- DATASET EXTRACT -
**********

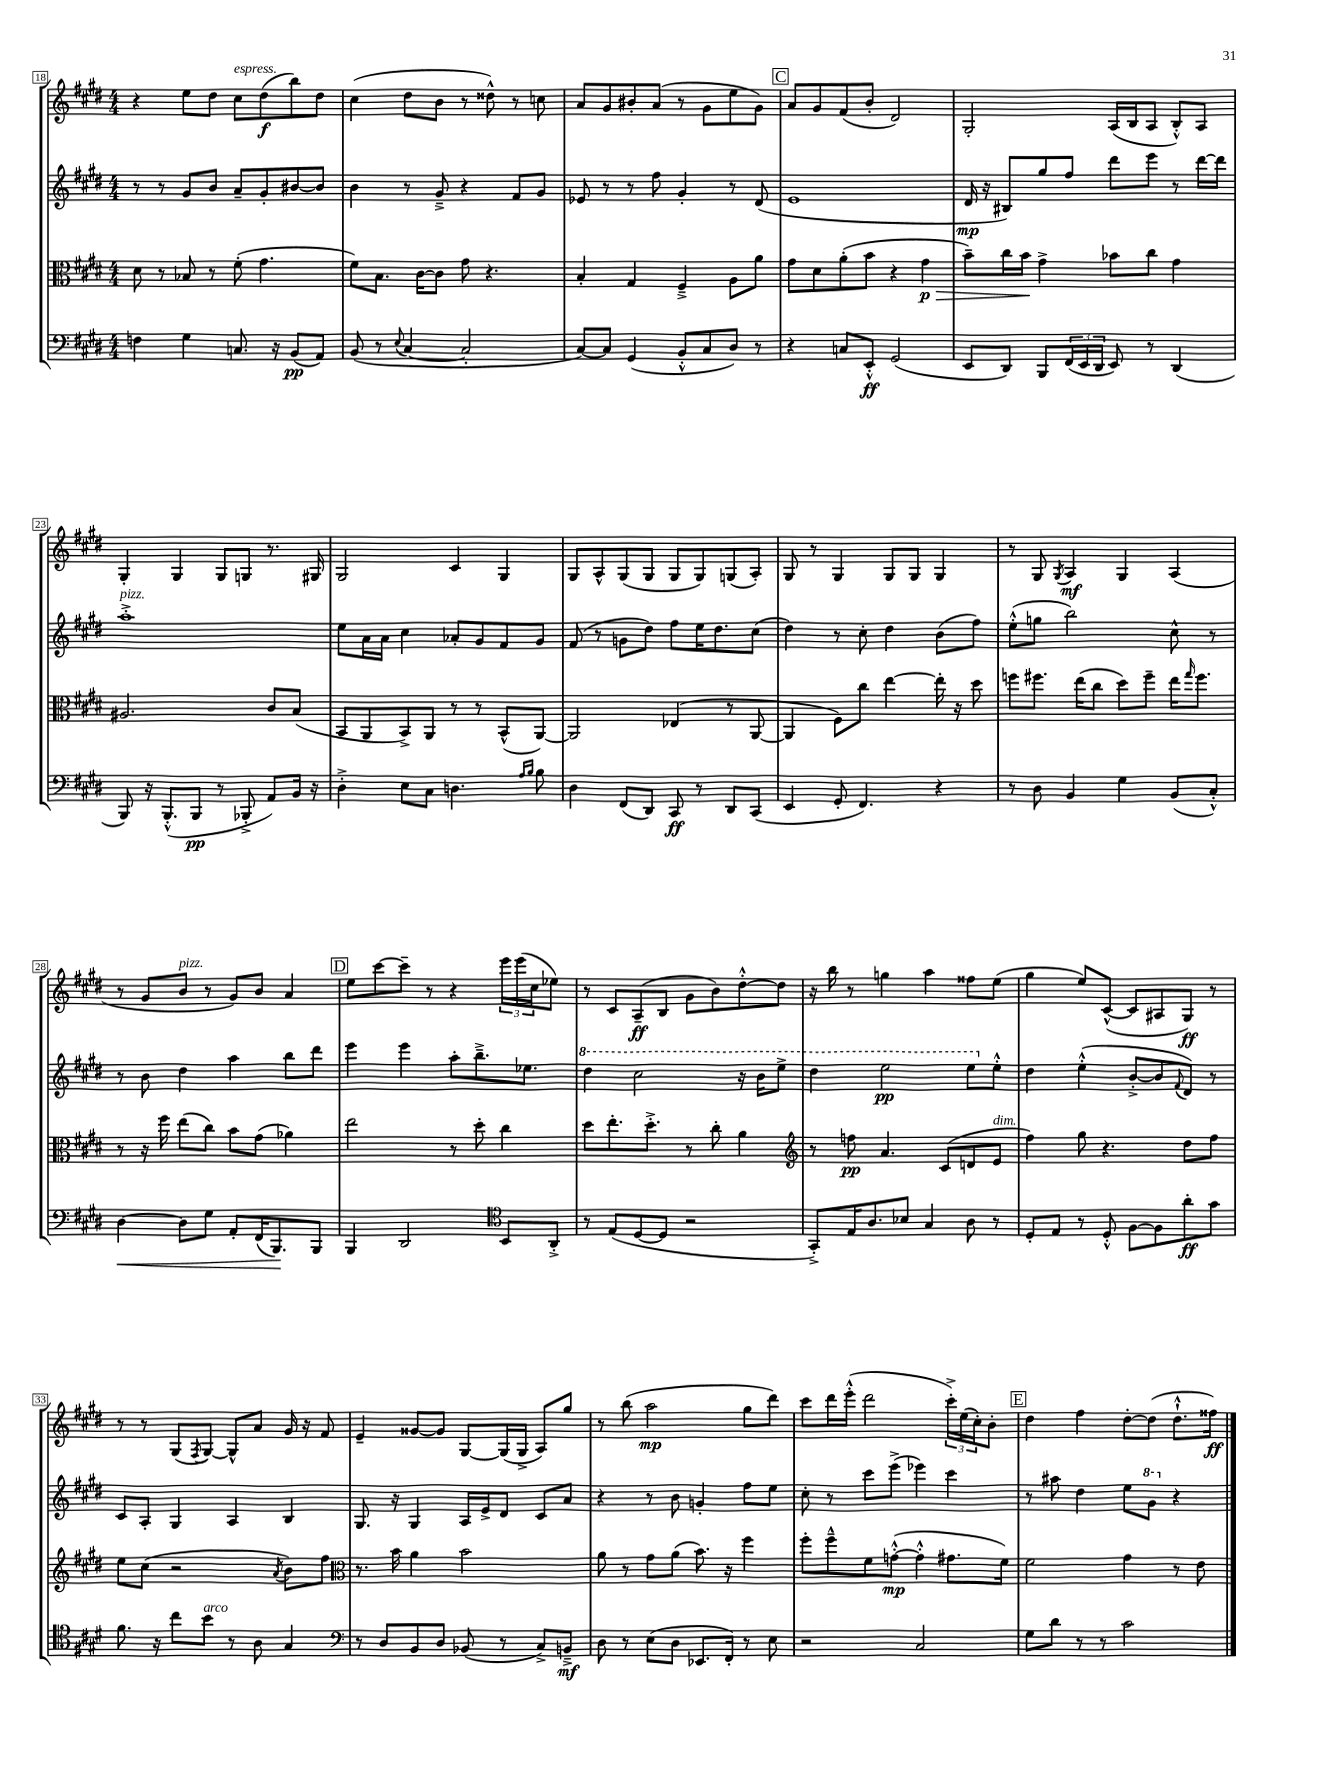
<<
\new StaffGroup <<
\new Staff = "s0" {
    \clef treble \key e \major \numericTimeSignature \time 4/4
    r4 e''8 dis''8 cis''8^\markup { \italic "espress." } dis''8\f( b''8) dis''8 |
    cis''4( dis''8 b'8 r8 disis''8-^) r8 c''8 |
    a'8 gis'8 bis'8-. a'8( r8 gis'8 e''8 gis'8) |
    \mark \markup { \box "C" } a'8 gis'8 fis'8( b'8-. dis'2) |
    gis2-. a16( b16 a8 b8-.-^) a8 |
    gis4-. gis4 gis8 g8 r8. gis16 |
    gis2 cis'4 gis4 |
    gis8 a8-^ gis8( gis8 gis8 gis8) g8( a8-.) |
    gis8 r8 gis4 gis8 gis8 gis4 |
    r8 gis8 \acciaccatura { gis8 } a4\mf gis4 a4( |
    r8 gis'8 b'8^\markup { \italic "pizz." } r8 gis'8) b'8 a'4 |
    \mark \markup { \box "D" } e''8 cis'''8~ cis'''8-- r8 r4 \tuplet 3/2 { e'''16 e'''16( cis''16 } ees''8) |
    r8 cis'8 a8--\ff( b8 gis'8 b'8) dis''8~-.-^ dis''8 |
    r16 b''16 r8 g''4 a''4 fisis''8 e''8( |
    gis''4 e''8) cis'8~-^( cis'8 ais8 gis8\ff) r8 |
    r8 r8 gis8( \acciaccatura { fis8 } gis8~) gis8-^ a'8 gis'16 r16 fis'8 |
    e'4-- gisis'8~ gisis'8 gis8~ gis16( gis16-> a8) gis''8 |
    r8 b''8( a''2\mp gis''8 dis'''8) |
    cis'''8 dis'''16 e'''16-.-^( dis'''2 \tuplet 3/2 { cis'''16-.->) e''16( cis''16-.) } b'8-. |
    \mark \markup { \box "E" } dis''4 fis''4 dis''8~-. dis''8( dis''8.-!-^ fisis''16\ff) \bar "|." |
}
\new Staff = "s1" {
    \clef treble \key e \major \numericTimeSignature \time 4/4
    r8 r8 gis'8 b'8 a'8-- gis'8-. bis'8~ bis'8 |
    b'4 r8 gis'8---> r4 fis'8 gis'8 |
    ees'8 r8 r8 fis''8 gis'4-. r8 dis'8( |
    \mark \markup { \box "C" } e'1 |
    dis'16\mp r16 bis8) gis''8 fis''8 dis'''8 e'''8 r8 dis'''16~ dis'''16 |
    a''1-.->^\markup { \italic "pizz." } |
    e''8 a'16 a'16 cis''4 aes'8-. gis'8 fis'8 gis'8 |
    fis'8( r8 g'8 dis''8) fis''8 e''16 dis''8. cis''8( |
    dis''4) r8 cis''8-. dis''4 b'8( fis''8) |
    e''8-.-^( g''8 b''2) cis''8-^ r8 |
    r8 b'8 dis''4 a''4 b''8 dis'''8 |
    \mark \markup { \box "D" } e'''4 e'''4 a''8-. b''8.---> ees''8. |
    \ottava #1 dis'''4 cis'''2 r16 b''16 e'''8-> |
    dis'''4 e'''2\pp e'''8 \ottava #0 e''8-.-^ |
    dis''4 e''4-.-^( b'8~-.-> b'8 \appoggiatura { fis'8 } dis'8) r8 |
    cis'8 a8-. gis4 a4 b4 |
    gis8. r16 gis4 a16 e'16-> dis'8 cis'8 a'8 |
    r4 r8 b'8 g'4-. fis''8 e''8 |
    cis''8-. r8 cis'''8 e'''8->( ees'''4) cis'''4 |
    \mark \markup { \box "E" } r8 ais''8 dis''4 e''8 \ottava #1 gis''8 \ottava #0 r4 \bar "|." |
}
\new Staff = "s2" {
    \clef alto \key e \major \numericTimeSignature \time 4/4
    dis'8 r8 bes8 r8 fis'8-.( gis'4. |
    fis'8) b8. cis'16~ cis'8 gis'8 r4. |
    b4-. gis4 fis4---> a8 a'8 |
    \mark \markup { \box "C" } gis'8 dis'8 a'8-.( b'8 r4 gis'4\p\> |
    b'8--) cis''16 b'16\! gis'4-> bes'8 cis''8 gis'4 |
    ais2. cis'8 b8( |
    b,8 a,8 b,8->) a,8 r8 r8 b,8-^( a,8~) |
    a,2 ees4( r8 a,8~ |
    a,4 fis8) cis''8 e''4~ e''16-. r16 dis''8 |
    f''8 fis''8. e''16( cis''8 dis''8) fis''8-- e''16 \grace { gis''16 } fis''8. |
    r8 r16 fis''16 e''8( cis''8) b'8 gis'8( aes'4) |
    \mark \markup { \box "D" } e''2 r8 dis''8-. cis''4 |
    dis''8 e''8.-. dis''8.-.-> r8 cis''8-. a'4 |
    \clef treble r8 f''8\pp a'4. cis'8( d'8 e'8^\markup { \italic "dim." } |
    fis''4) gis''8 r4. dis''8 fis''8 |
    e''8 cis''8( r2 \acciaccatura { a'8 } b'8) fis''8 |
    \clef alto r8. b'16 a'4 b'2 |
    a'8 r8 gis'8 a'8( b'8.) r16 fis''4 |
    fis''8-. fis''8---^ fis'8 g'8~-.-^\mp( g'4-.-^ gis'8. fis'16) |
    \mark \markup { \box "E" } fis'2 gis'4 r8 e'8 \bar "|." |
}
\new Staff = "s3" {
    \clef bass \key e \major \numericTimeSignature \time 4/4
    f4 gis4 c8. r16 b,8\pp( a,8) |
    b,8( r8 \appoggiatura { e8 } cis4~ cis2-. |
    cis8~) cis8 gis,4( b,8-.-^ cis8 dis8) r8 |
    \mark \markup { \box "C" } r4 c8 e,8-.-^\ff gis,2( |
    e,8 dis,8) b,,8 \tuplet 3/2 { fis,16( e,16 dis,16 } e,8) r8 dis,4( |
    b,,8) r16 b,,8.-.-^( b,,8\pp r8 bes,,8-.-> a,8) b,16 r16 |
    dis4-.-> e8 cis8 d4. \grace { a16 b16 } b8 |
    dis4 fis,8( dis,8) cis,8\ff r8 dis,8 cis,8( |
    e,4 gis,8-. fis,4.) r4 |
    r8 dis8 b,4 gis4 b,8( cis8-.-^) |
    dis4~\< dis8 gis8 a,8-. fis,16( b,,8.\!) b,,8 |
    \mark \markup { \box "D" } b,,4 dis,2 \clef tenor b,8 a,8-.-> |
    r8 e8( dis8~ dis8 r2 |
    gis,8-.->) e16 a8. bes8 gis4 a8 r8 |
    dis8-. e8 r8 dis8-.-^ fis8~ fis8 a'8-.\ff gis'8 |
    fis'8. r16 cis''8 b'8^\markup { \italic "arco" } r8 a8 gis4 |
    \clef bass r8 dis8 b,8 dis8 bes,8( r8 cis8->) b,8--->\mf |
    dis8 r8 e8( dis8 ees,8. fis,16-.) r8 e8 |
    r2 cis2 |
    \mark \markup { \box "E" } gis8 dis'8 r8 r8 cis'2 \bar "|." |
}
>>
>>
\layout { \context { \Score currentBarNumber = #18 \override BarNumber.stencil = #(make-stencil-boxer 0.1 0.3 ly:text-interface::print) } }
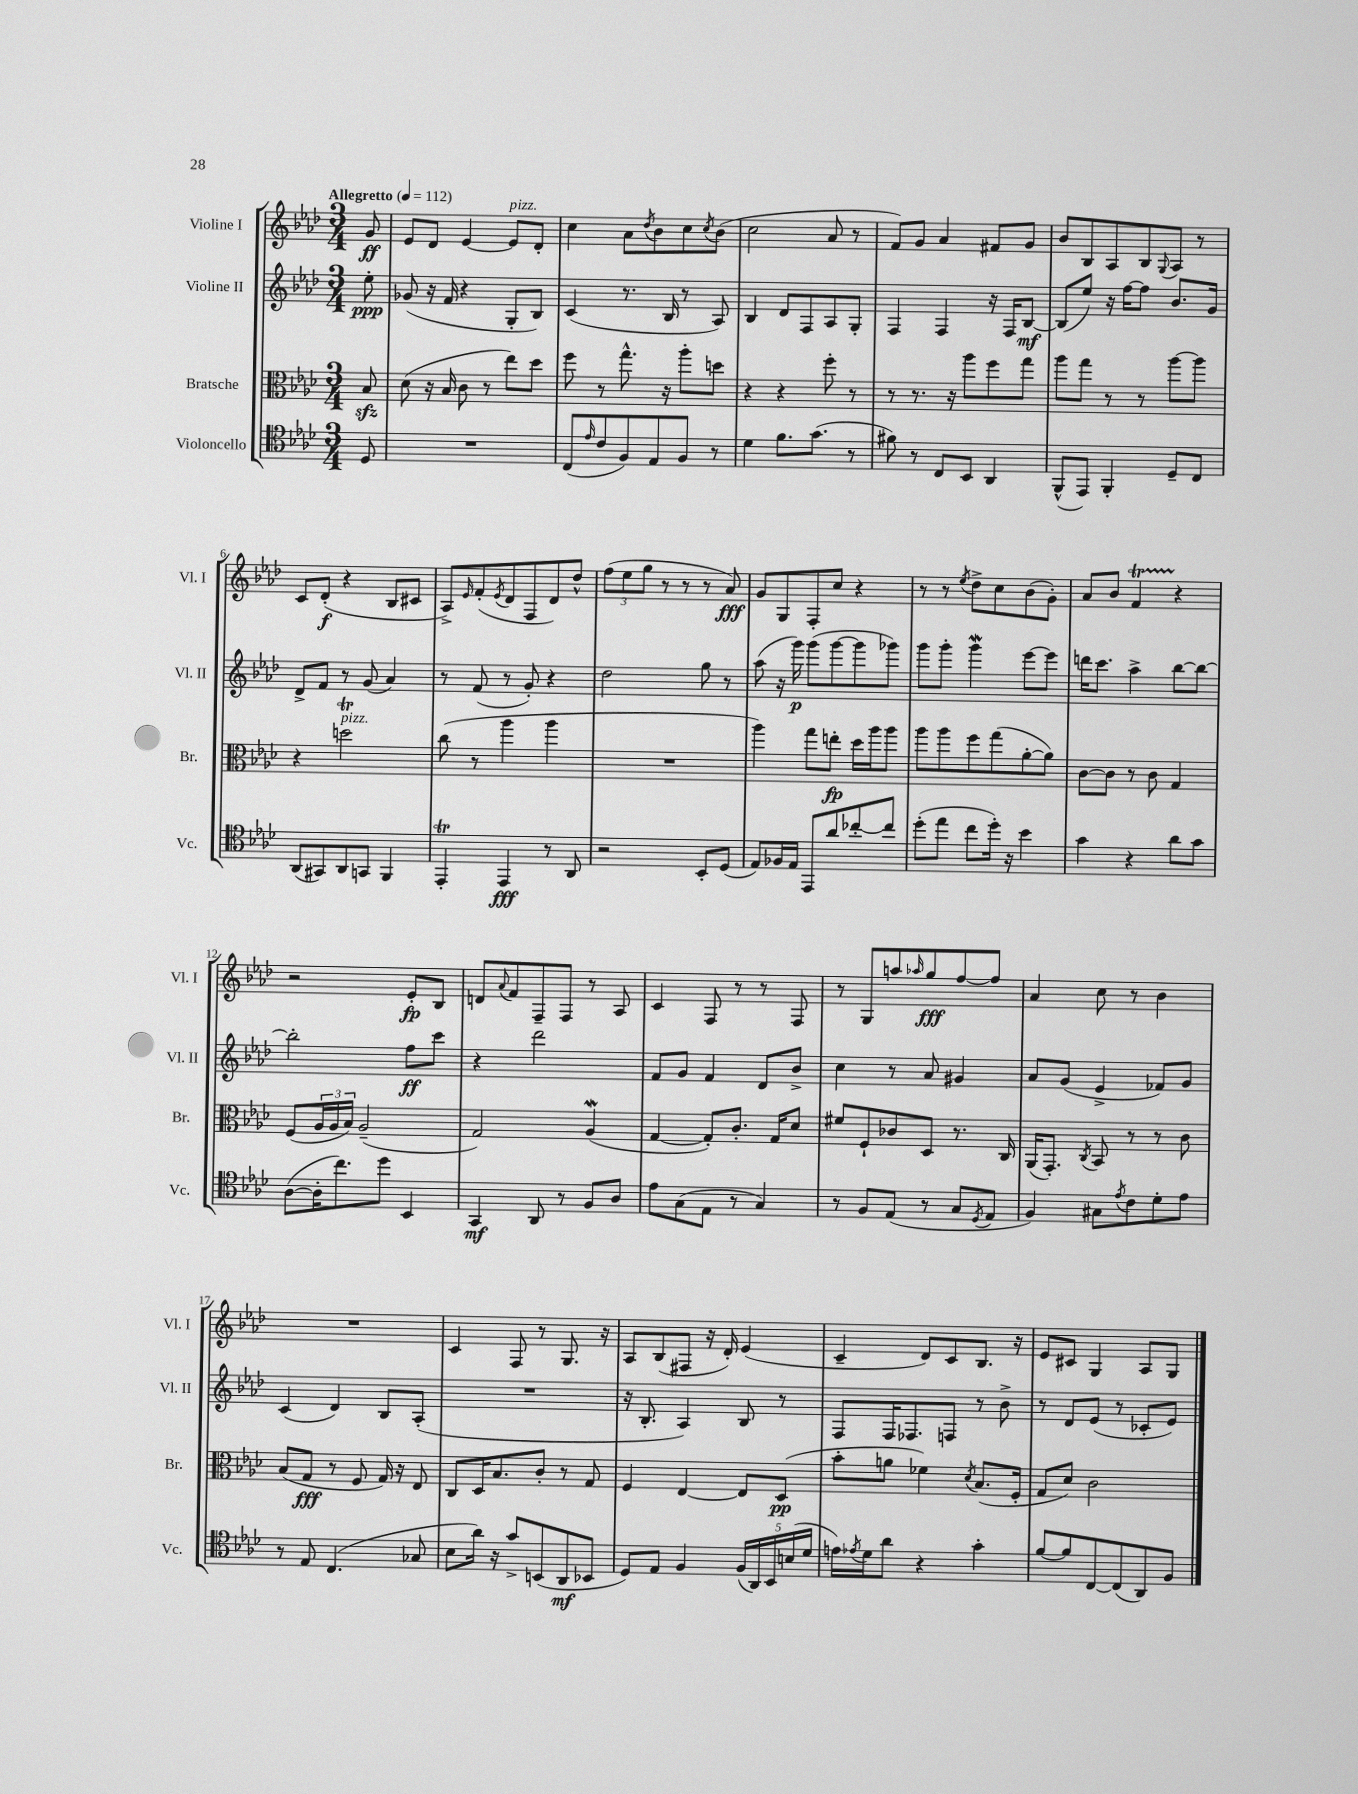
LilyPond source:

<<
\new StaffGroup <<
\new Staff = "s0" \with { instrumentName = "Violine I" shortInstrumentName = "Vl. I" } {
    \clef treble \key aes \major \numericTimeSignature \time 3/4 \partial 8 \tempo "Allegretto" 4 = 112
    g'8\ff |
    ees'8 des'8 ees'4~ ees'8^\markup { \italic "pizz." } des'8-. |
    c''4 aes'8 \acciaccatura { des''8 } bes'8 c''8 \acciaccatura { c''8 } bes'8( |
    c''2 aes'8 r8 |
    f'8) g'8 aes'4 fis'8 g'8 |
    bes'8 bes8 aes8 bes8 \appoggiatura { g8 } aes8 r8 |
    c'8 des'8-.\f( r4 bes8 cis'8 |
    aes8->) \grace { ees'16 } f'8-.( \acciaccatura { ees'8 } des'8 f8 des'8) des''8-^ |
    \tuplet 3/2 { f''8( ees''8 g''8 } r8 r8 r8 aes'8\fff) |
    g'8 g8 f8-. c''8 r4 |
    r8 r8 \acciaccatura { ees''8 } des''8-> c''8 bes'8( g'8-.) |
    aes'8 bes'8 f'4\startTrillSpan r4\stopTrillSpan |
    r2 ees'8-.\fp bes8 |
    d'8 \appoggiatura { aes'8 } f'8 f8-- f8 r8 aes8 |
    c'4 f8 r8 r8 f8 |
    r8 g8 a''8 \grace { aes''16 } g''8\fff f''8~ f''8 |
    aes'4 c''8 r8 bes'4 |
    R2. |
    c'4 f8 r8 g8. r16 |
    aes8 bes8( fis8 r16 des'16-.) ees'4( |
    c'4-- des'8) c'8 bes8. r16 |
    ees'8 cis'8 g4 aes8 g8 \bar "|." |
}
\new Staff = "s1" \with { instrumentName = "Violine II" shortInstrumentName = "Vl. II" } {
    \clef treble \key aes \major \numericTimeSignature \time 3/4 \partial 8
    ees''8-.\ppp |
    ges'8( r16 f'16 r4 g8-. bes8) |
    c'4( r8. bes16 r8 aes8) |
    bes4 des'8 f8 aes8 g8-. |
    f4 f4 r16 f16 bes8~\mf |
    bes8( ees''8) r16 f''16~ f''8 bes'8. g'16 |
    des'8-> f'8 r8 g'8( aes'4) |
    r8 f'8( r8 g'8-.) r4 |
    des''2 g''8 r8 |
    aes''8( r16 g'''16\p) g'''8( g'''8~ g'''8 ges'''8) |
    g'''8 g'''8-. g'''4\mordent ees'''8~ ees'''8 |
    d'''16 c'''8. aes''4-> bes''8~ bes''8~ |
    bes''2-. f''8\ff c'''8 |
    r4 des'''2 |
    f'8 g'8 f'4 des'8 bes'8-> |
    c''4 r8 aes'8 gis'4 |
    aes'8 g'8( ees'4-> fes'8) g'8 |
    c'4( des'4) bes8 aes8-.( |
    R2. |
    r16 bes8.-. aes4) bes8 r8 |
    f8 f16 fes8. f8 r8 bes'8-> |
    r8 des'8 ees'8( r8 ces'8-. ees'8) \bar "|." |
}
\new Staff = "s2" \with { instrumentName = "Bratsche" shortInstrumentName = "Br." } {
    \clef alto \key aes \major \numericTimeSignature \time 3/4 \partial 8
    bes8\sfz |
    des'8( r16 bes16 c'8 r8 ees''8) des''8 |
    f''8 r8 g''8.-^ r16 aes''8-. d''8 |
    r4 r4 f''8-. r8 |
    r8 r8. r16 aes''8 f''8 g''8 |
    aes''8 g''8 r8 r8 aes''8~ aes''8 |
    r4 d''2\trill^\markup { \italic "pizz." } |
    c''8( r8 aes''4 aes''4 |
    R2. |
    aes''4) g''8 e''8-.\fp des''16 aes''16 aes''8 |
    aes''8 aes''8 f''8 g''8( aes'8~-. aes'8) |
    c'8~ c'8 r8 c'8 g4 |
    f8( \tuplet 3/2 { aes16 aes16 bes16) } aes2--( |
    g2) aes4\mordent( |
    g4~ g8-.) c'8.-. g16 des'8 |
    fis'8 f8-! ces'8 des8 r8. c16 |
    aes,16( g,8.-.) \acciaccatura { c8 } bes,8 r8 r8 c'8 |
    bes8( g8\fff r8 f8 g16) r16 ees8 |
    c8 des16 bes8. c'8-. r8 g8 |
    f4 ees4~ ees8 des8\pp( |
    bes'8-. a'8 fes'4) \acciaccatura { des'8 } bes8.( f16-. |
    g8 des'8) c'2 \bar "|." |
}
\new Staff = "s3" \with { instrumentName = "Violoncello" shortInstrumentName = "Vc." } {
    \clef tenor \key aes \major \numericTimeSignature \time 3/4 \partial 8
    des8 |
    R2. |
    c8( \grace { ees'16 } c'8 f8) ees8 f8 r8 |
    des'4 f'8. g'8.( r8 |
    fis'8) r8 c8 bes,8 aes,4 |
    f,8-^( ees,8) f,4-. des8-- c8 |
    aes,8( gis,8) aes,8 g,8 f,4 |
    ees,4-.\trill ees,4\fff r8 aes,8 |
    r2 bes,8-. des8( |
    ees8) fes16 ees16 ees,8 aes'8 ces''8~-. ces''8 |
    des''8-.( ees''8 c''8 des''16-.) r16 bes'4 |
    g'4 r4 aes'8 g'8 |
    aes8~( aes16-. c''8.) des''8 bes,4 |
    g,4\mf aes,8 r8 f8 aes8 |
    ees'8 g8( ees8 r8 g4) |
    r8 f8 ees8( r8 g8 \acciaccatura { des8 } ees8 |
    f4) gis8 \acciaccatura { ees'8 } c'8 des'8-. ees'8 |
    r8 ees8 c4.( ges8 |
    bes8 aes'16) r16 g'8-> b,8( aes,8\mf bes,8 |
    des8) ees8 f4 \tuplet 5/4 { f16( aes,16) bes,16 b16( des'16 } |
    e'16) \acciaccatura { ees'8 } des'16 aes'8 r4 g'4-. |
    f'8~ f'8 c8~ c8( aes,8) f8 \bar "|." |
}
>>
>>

**********

From the data above, copy out in full each line that contains the string "bass".

- CORRECT RESPONSE -
    \clef bass \key e \major \numericTimeSignature \time 4/4
    \clef bass r8 dis8 b,8 dis8 bes,8( r8 cis8->) b,8--->\mf |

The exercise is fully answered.